- **Collected data**:
* * * *

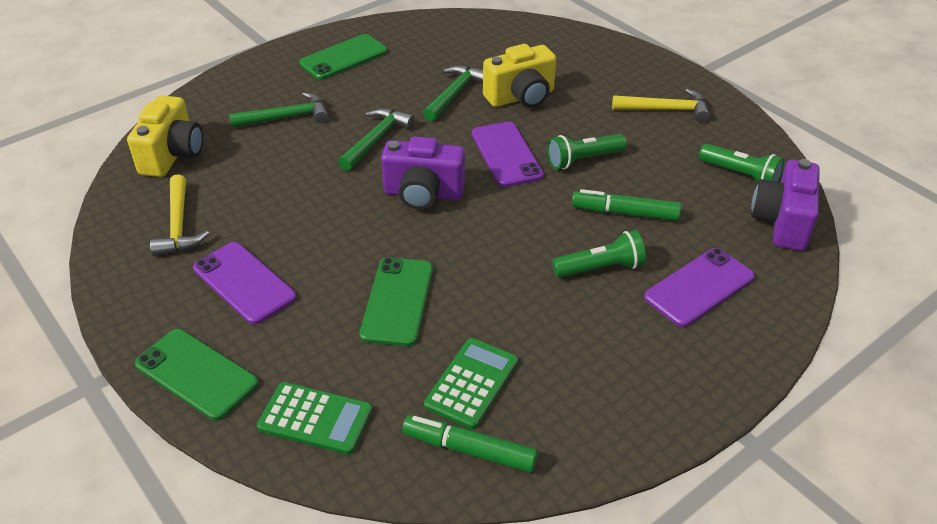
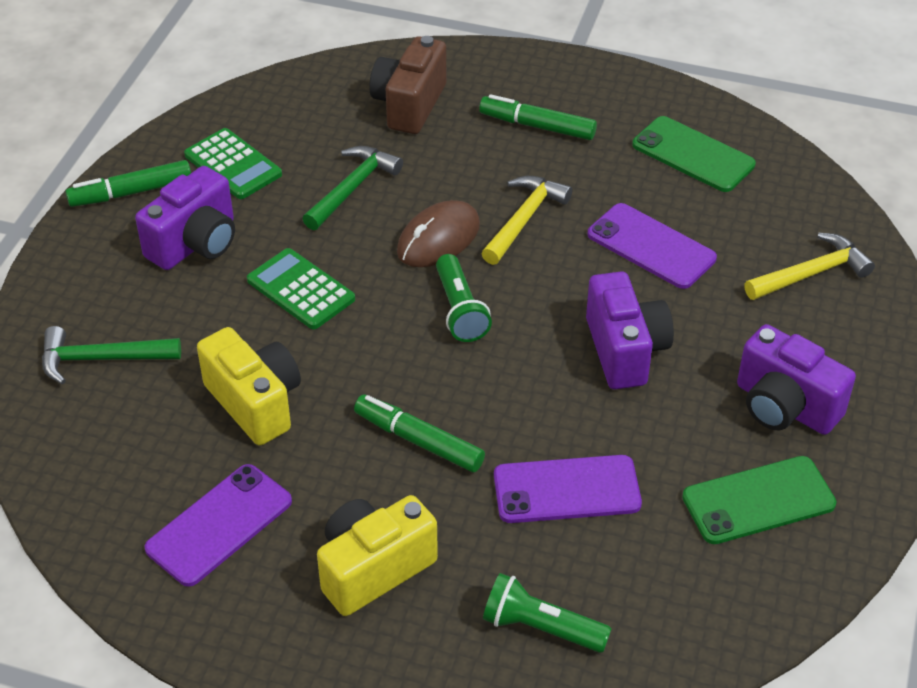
brown camera: 0 -> 1
brown mouse: 0 -> 1
green flashlight: 3 -> 2
green hammer: 3 -> 2
green marker: 2 -> 3
green phone: 3 -> 2
purple camera: 2 -> 3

* * * *

- **What to produce**:
Write out the entries again word for word. Do not include the pictures.

- **Result of the exercise**:
brown camera: 0 -> 1
brown mouse: 0 -> 1
green flashlight: 3 -> 2
green hammer: 3 -> 2
green marker: 2 -> 3
green phone: 3 -> 2
purple camera: 2 -> 3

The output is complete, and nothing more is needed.